EXERCISE AIM
Copy the stretch of the data below from the line containing "black L-shape: moved 3 px left, 2 px down" through the final line, reproducing each character without change.

Rows from a dataset
- - - - -

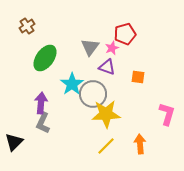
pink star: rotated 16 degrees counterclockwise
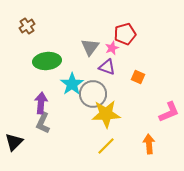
green ellipse: moved 2 px right, 3 px down; rotated 48 degrees clockwise
orange square: rotated 16 degrees clockwise
pink L-shape: moved 2 px right, 2 px up; rotated 50 degrees clockwise
orange arrow: moved 9 px right
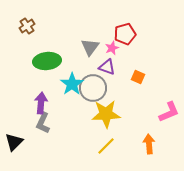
gray circle: moved 6 px up
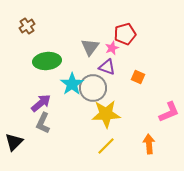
purple arrow: rotated 45 degrees clockwise
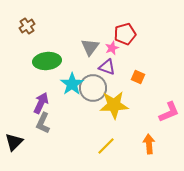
purple arrow: rotated 25 degrees counterclockwise
yellow star: moved 8 px right, 9 px up
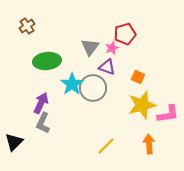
yellow star: moved 28 px right; rotated 12 degrees counterclockwise
pink L-shape: moved 1 px left, 2 px down; rotated 15 degrees clockwise
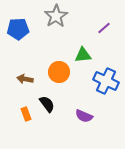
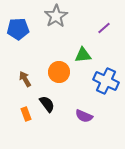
brown arrow: rotated 49 degrees clockwise
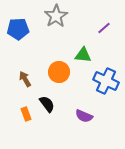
green triangle: rotated 12 degrees clockwise
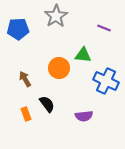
purple line: rotated 64 degrees clockwise
orange circle: moved 4 px up
purple semicircle: rotated 30 degrees counterclockwise
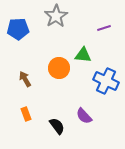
purple line: rotated 40 degrees counterclockwise
black semicircle: moved 10 px right, 22 px down
purple semicircle: rotated 54 degrees clockwise
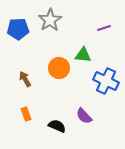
gray star: moved 6 px left, 4 px down
black semicircle: rotated 30 degrees counterclockwise
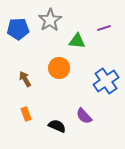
green triangle: moved 6 px left, 14 px up
blue cross: rotated 30 degrees clockwise
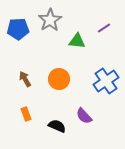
purple line: rotated 16 degrees counterclockwise
orange circle: moved 11 px down
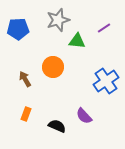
gray star: moved 8 px right; rotated 15 degrees clockwise
orange circle: moved 6 px left, 12 px up
orange rectangle: rotated 40 degrees clockwise
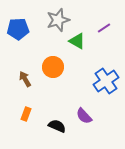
green triangle: rotated 24 degrees clockwise
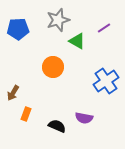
brown arrow: moved 12 px left, 14 px down; rotated 119 degrees counterclockwise
purple semicircle: moved 2 px down; rotated 36 degrees counterclockwise
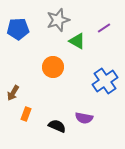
blue cross: moved 1 px left
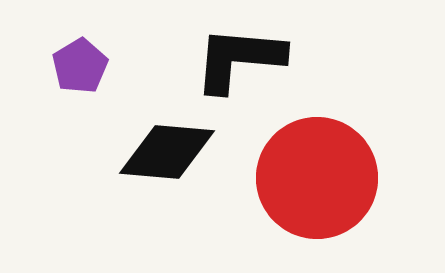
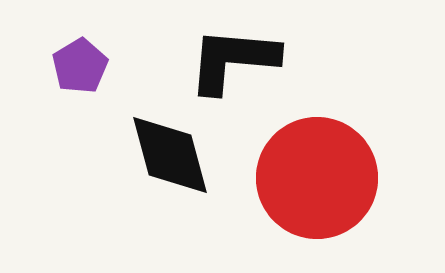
black L-shape: moved 6 px left, 1 px down
black diamond: moved 3 px right, 3 px down; rotated 70 degrees clockwise
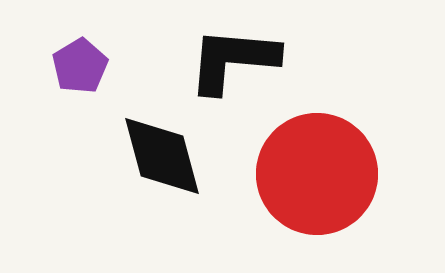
black diamond: moved 8 px left, 1 px down
red circle: moved 4 px up
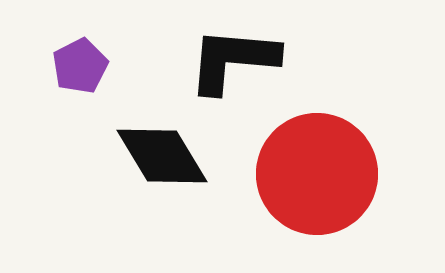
purple pentagon: rotated 4 degrees clockwise
black diamond: rotated 16 degrees counterclockwise
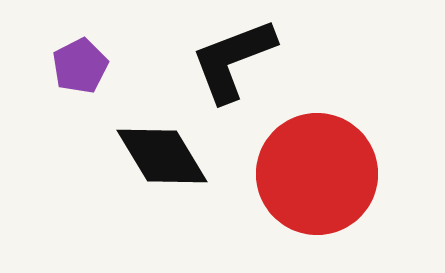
black L-shape: rotated 26 degrees counterclockwise
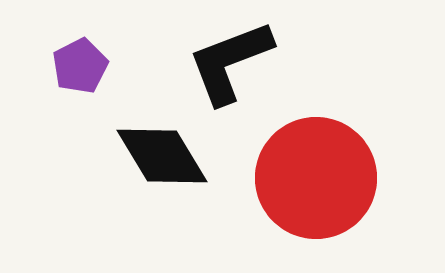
black L-shape: moved 3 px left, 2 px down
red circle: moved 1 px left, 4 px down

- - - - -

FINISHED ANSWER
black L-shape: moved 3 px left, 2 px down
red circle: moved 1 px left, 4 px down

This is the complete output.